Dataset records:
########

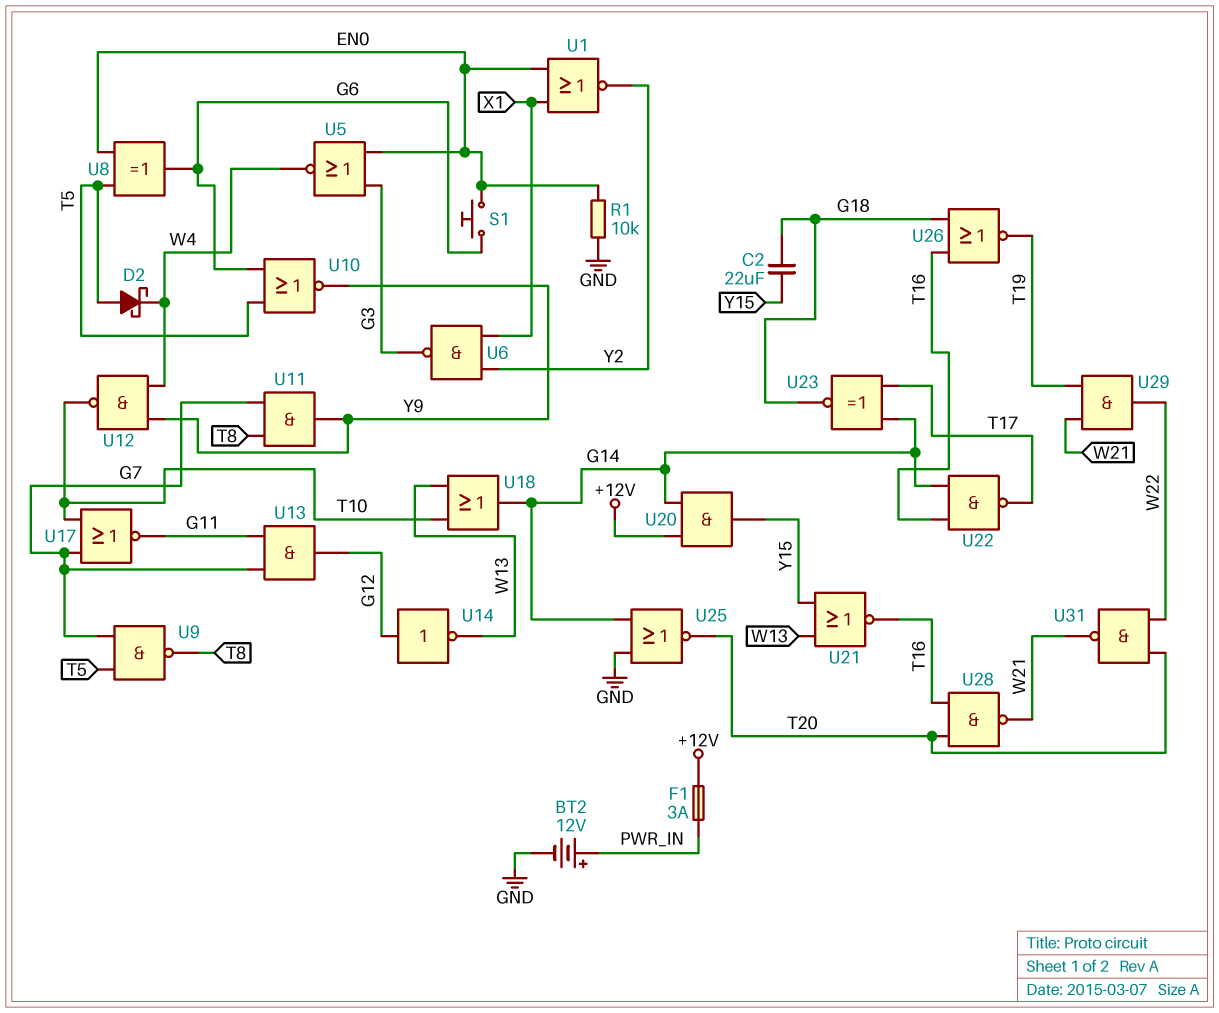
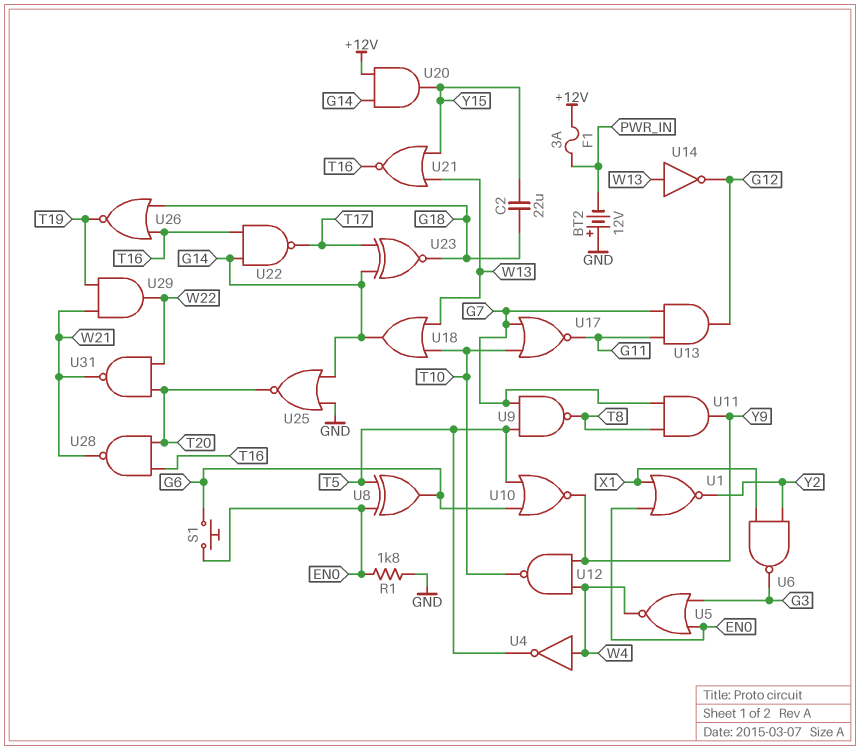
BT2: 12V (plus PWR_IN, minus GND) -> 12V (plus GND, minus PWR_IN)
D2: schottky (A T5, K W4) -> none
R1: 10k (EN0, GND) -> 1.8k (EN0, GND)
U4: none -> NOT (in W4, out T5)
U14: NOT (in G12, out W13) -> NOT (in W13, out G12)

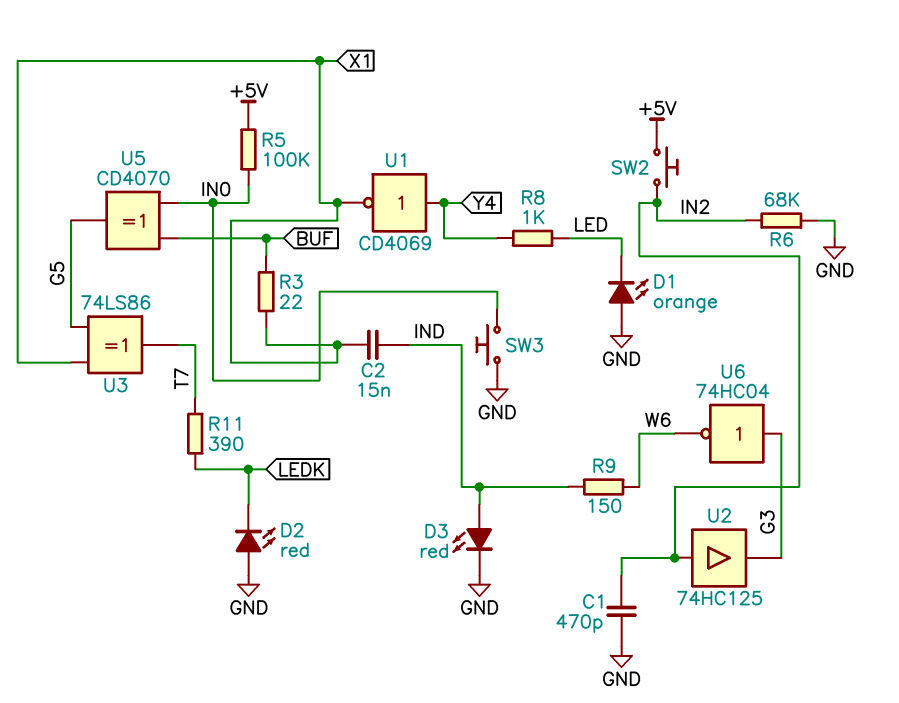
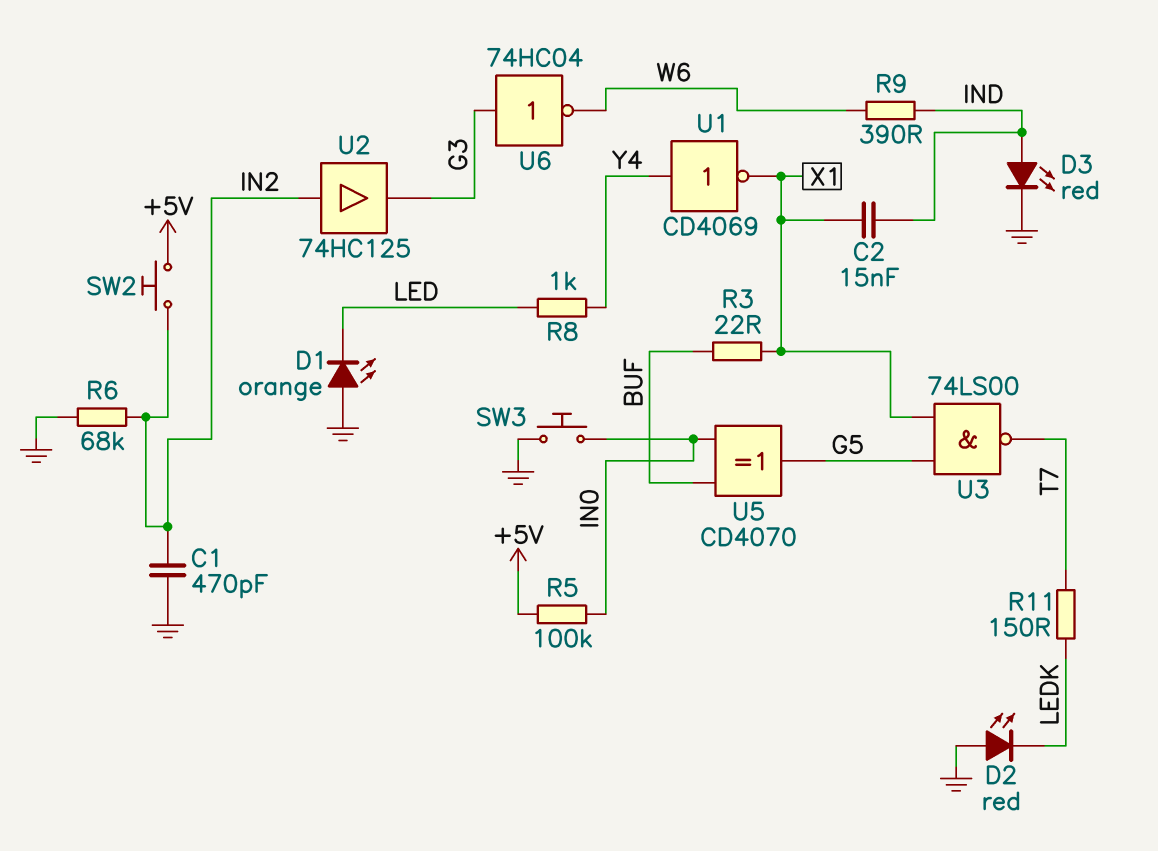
R9: 150 (IND, W6) -> 390 (IND, W6)
R11: 390 (LEDK, T7) -> 150 (LEDK, T7)
U3: XOR 74LS86 (in G5, in X1, out T7) -> NAND 74LS00 (in G5, in X1, out T7)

########

What the task requires: Could the entries above be retyped exactly, with the pictures left out?

Response to the task:
BT2: 12V (plus PWR_IN, minus GND) -> 12V (plus GND, minus PWR_IN)
D2: schottky (A T5, K W4) -> none
R1: 10k (EN0, GND) -> 1.8k (EN0, GND)
U4: none -> NOT (in W4, out T5)
U14: NOT (in G12, out W13) -> NOT (in W13, out G12)

R9: 150 (IND, W6) -> 390 (IND, W6)
R11: 390 (LEDK, T7) -> 150 (LEDK, T7)
U3: XOR 74LS86 (in G5, in X1, out T7) -> NAND 74LS00 (in G5, in X1, out T7)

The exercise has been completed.